## PROBLEM DESCRIPTION
Starting from the line with "purple semicircle: (73, 21)" and going up to and including the line with "purple line: (391, 82) -> (538, 126), moved", copy the listing below exactly. Leave all images out.

## LISTED ENTRIES

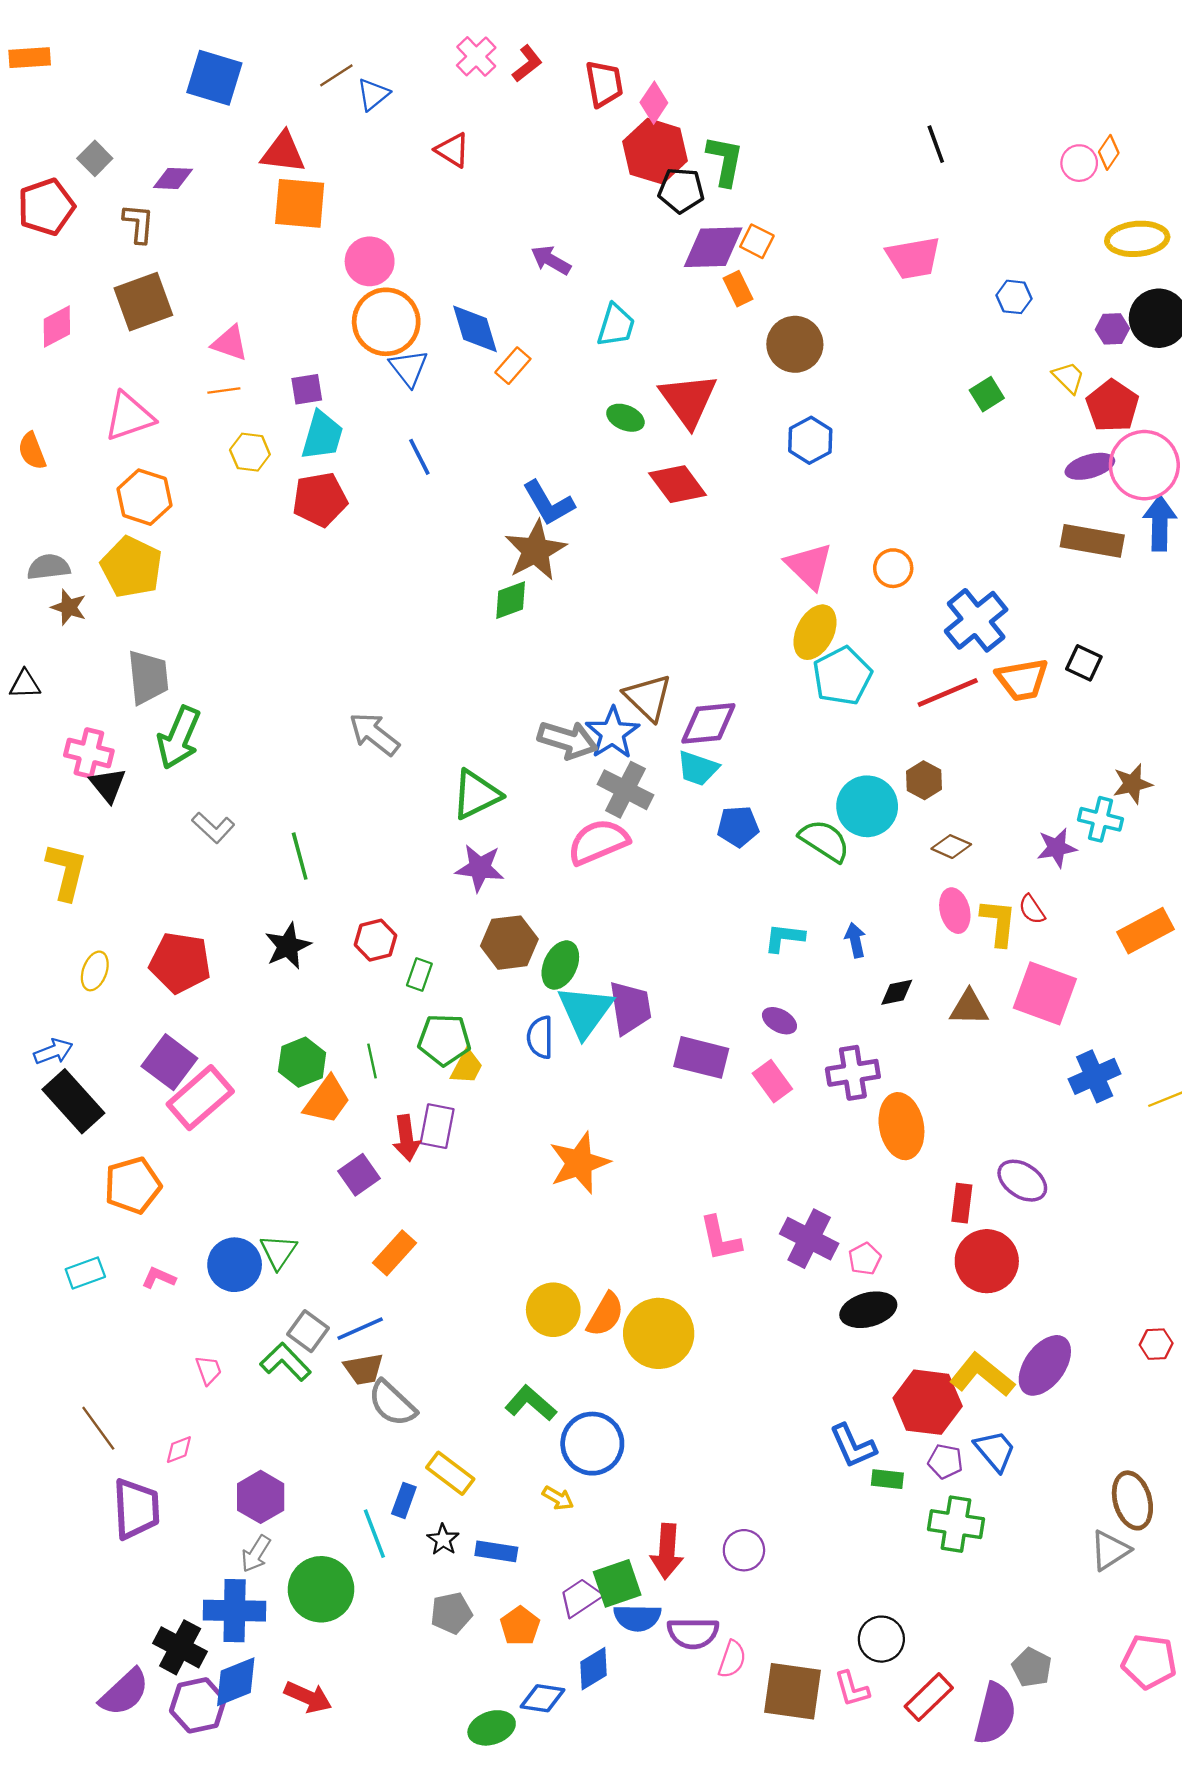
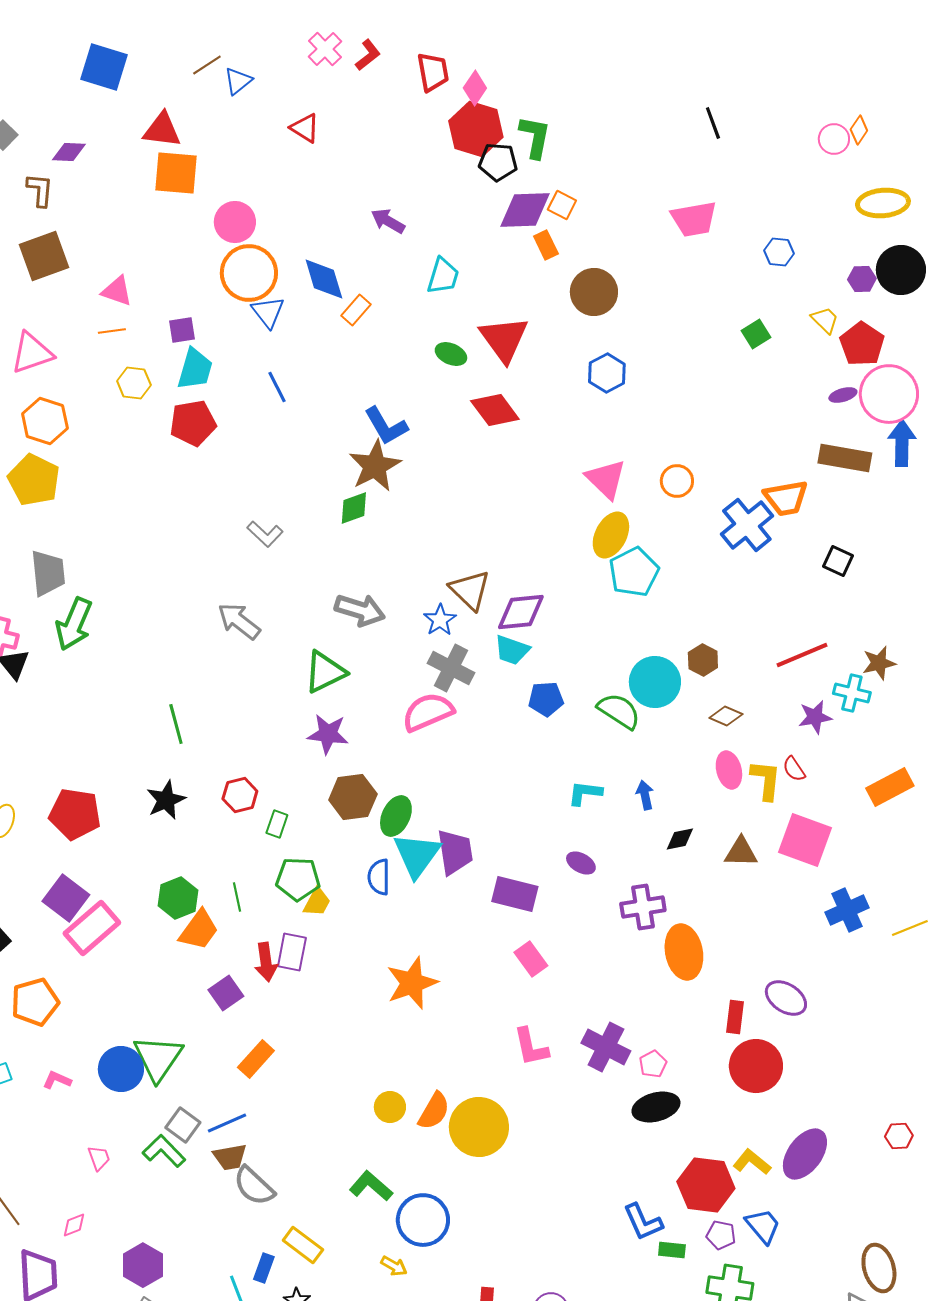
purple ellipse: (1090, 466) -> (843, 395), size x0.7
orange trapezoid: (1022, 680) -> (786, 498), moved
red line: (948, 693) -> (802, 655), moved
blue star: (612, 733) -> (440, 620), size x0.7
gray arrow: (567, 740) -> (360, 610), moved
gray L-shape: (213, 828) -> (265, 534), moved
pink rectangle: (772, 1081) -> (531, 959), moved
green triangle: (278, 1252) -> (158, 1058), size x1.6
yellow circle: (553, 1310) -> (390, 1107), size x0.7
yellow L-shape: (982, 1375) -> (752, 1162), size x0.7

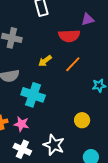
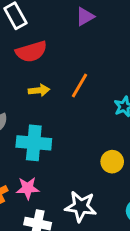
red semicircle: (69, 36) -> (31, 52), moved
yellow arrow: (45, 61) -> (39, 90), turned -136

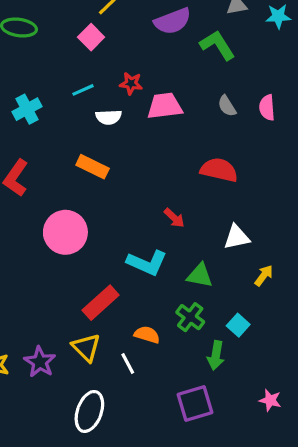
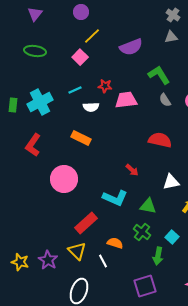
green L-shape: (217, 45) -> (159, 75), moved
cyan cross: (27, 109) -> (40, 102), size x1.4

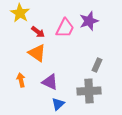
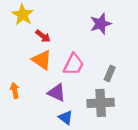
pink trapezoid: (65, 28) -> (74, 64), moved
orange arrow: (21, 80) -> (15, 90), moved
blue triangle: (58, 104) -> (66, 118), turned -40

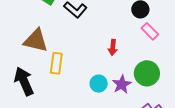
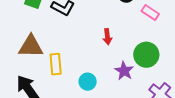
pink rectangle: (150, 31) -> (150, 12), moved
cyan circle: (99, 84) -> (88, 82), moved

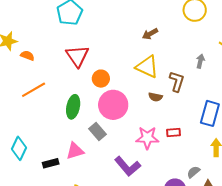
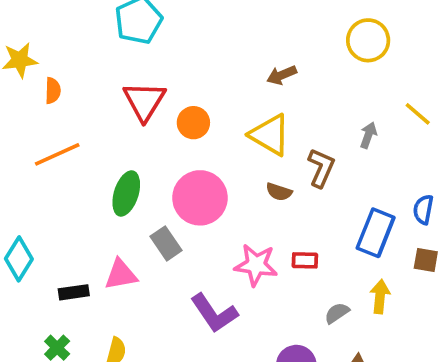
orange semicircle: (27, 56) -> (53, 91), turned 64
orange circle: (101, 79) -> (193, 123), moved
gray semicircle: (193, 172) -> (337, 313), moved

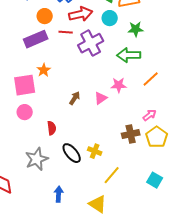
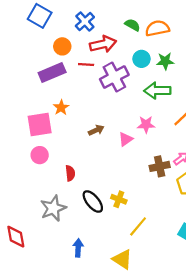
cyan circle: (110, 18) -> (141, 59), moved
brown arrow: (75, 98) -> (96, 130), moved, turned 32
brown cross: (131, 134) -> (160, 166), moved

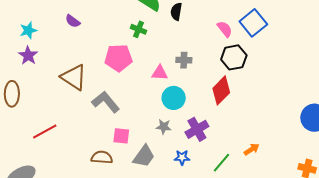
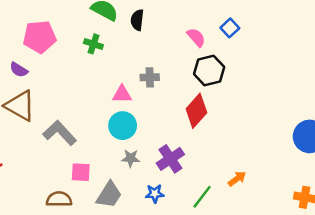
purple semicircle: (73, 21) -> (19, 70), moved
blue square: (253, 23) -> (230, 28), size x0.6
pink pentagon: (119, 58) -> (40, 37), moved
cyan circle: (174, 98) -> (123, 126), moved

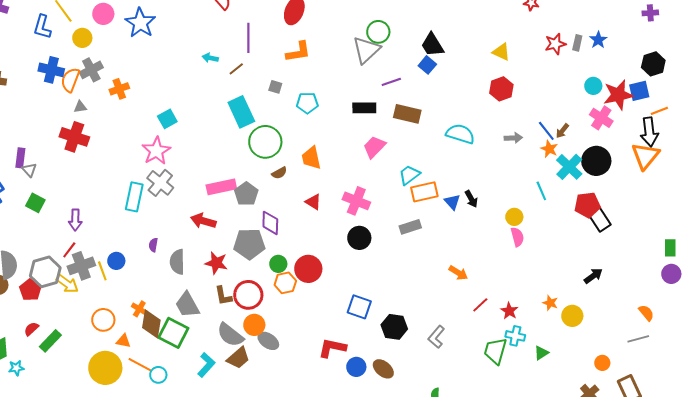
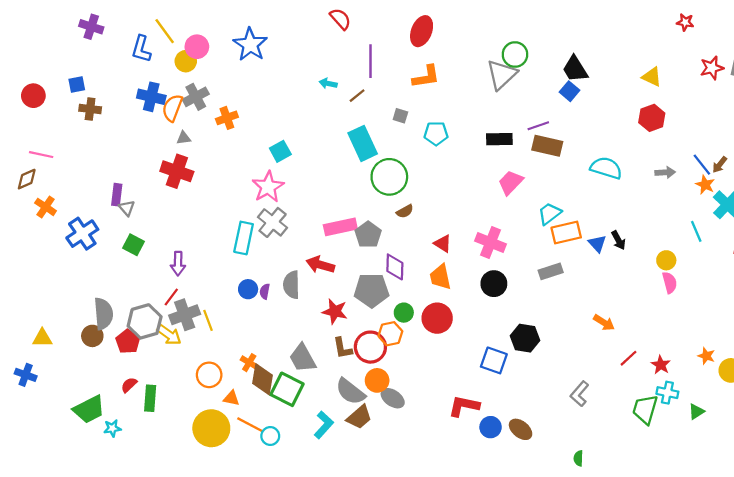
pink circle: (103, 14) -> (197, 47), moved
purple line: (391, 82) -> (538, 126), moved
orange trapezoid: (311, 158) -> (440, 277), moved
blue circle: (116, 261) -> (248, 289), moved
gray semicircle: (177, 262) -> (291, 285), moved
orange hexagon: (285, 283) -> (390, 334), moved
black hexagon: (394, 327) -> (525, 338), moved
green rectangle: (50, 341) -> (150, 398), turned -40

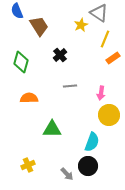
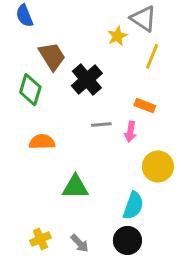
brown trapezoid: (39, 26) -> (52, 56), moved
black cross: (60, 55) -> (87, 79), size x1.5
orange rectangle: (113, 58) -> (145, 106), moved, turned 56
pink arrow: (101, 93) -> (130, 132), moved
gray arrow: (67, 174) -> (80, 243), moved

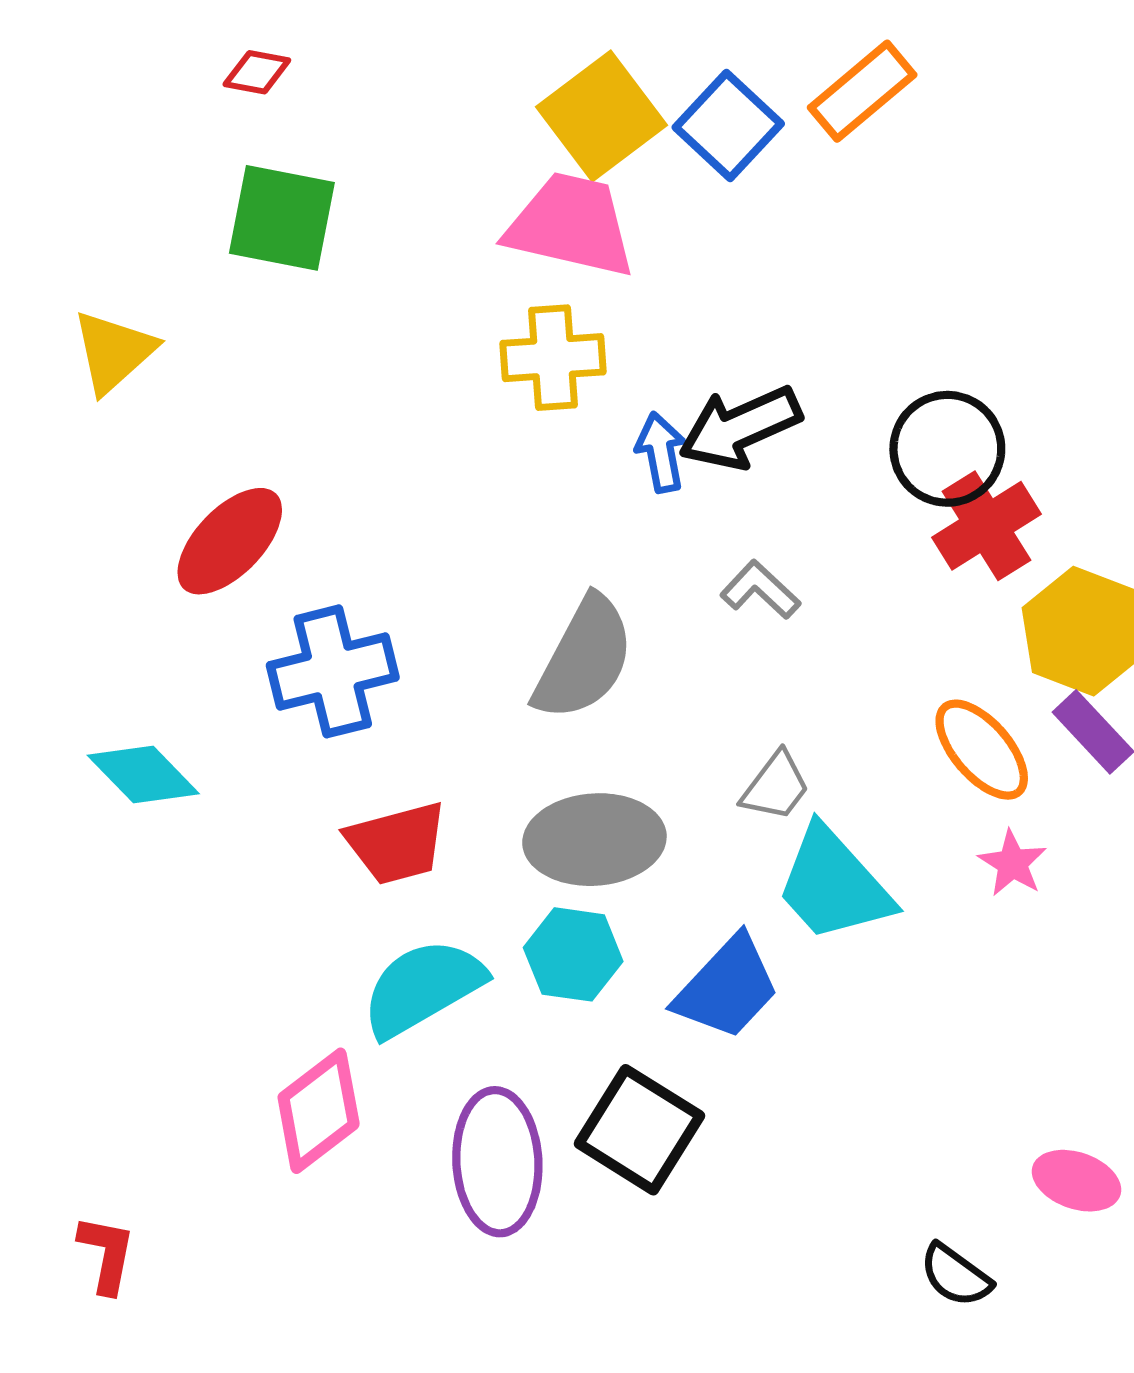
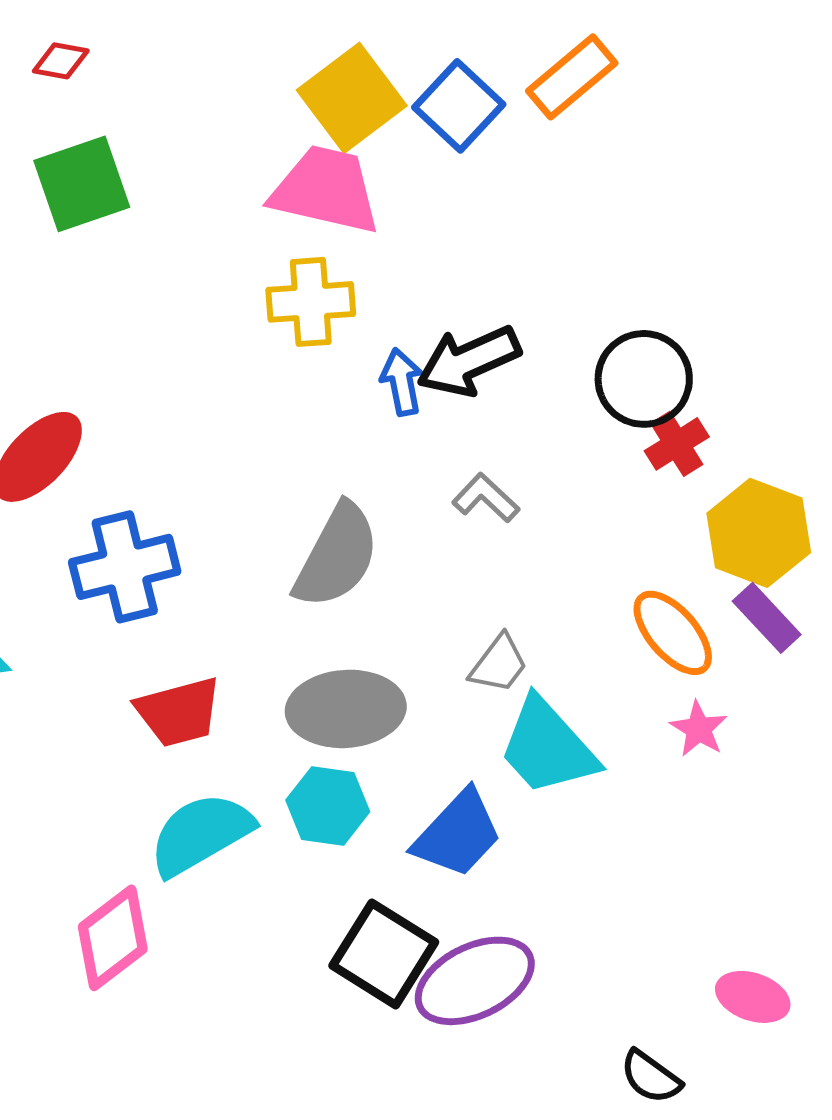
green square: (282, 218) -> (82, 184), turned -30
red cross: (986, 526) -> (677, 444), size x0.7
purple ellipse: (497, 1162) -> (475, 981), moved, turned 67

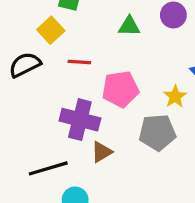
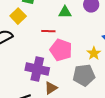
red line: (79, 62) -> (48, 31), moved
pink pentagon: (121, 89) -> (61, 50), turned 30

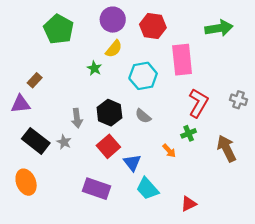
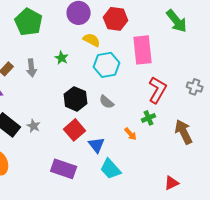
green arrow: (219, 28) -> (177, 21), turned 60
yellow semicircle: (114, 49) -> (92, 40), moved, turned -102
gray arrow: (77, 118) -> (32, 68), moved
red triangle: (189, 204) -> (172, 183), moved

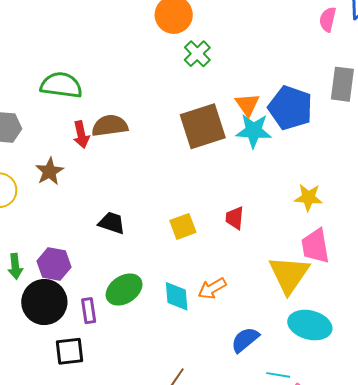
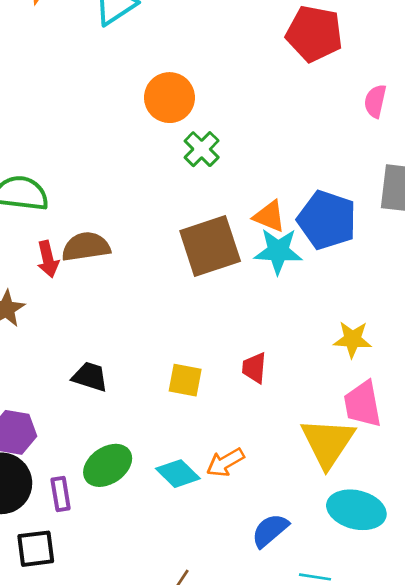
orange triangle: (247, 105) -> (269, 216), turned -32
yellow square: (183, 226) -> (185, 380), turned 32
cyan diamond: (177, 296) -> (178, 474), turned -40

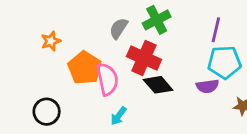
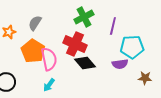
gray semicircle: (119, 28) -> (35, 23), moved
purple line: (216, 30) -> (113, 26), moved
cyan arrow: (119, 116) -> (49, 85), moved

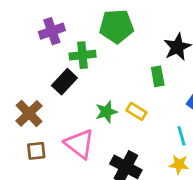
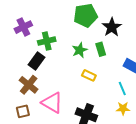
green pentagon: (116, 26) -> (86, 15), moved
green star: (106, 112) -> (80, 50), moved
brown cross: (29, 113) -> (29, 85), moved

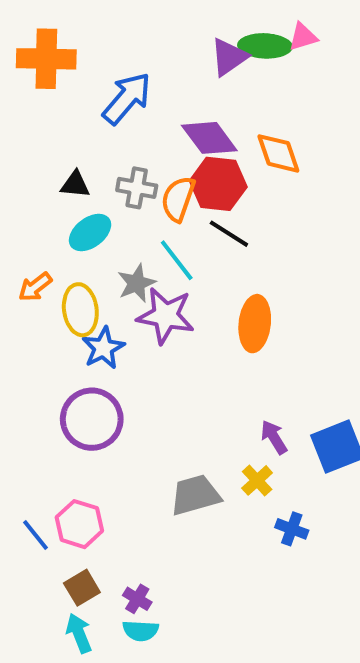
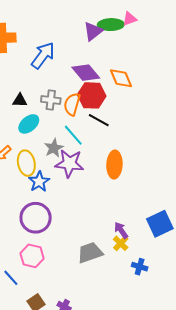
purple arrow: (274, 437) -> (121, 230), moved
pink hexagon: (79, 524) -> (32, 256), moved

## ANSWER
purple semicircle: (73, 21) -> (19, 70), moved
blue square: (253, 23) -> (230, 28), size x0.6
pink pentagon: (119, 58) -> (40, 37), moved
cyan circle: (174, 98) -> (123, 126), moved

pink circle: (103, 14) -> (197, 47), moved
purple line: (391, 82) -> (538, 126), moved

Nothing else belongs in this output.